Every line with the string "white" should be copied from the data.
====================
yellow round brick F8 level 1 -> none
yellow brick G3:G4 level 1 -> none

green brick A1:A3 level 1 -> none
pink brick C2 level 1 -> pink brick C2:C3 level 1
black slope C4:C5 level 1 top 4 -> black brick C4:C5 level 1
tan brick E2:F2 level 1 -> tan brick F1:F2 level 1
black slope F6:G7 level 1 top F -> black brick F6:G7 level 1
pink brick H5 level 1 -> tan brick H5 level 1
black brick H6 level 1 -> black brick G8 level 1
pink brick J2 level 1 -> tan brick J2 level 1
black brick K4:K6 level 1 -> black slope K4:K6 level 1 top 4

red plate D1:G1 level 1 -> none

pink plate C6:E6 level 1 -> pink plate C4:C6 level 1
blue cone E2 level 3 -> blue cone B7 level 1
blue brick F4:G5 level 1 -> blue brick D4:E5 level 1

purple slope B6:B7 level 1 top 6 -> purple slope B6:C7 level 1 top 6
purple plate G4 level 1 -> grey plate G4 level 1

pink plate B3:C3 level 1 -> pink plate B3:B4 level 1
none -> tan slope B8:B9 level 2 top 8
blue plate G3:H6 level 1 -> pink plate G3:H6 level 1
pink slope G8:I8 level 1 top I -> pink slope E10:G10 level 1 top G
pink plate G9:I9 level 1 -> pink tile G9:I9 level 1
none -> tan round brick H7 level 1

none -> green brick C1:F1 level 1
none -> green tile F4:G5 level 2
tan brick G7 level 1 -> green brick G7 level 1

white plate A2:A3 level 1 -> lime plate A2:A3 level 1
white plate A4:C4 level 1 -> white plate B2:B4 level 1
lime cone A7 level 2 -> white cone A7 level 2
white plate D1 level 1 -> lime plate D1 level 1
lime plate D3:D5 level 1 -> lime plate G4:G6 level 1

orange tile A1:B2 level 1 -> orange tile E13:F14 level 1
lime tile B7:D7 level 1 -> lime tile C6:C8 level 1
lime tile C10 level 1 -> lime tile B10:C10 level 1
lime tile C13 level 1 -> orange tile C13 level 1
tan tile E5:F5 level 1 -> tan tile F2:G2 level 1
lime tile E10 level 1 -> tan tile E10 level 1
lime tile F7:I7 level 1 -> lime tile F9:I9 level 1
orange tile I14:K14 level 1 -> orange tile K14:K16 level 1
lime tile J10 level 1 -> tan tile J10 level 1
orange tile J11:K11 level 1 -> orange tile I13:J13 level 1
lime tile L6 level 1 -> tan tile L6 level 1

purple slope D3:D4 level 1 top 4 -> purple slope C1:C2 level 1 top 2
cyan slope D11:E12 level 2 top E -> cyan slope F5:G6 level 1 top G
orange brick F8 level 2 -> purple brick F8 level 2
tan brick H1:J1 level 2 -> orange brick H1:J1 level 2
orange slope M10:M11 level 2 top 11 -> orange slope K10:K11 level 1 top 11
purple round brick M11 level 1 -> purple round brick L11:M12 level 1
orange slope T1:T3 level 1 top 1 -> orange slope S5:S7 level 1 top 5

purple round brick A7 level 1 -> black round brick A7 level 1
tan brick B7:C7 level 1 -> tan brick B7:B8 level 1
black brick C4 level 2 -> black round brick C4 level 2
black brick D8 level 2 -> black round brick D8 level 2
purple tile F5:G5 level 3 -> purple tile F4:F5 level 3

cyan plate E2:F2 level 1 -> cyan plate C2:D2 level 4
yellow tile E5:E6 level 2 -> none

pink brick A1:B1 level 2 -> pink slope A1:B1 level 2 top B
====================
▶ _OUTPUT_
white plate A2:A3 level 1 -> lime plate A2:A3 level 1
white plate A4:C4 level 1 -> white plate B2:B4 level 1
lime cone A7 level 2 -> white cone A7 level 2
white plate D1 level 1 -> lime plate D1 level 1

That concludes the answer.